→ What you will do
The answer must be every line from the entries below that contains "white".

[Data items]

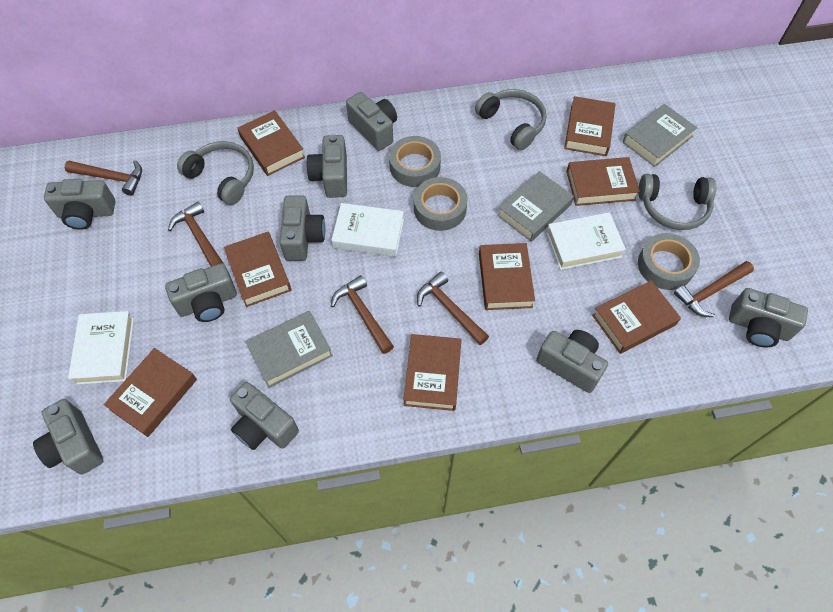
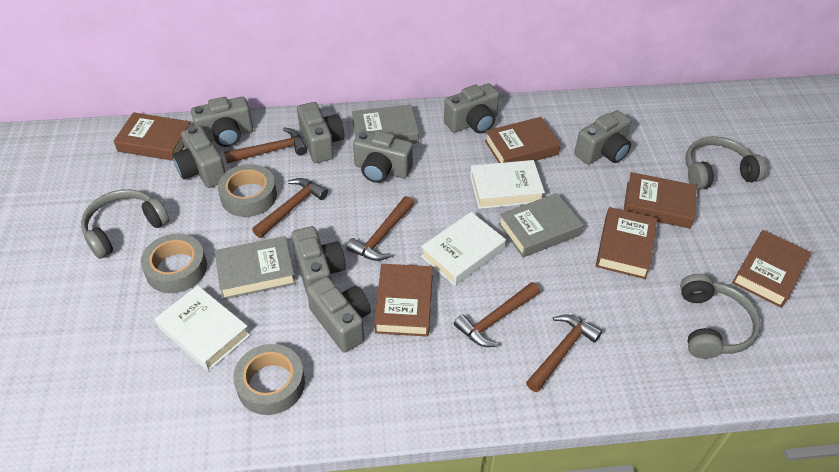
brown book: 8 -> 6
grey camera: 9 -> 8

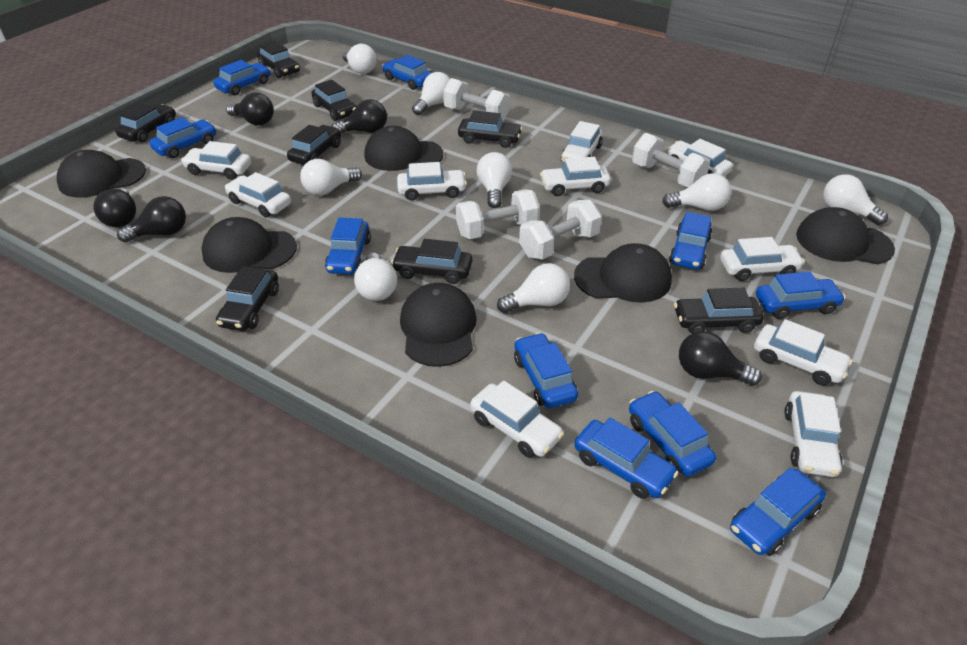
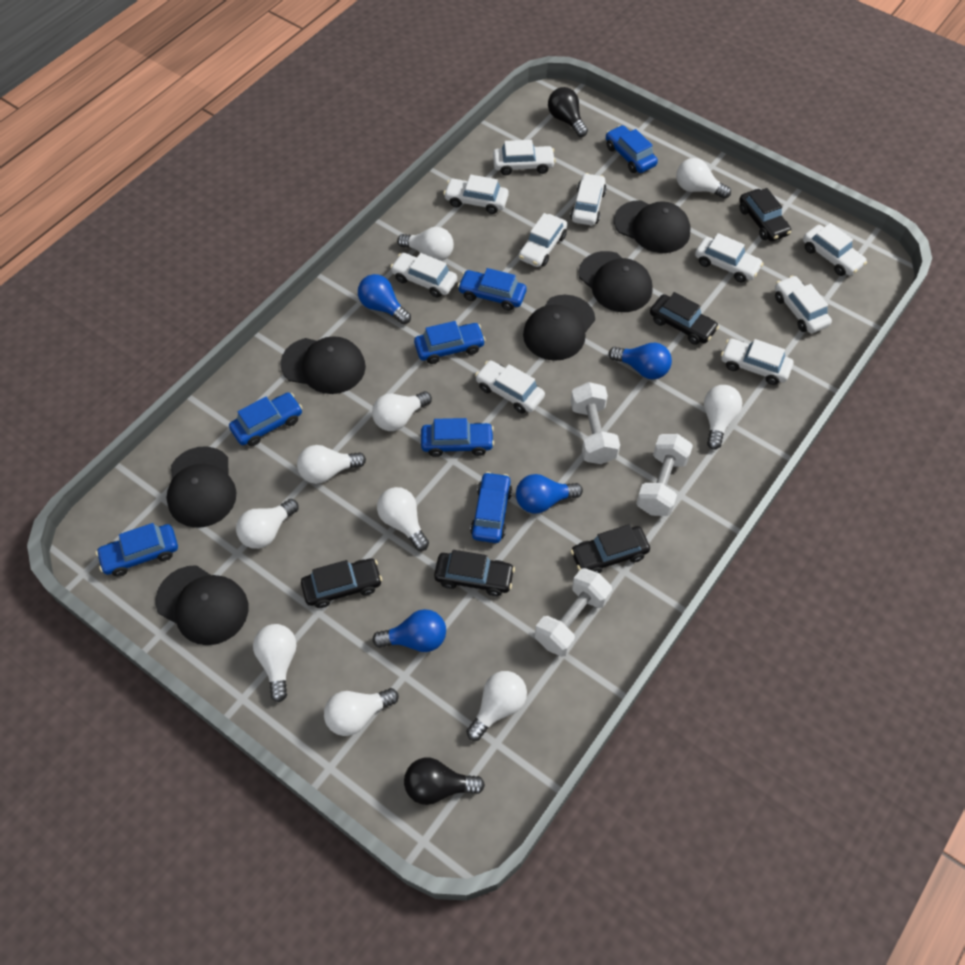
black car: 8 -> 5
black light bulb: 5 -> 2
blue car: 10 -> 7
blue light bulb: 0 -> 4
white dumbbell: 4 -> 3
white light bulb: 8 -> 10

→ Written solution
white dumbbell: 4 -> 3
white light bulb: 8 -> 10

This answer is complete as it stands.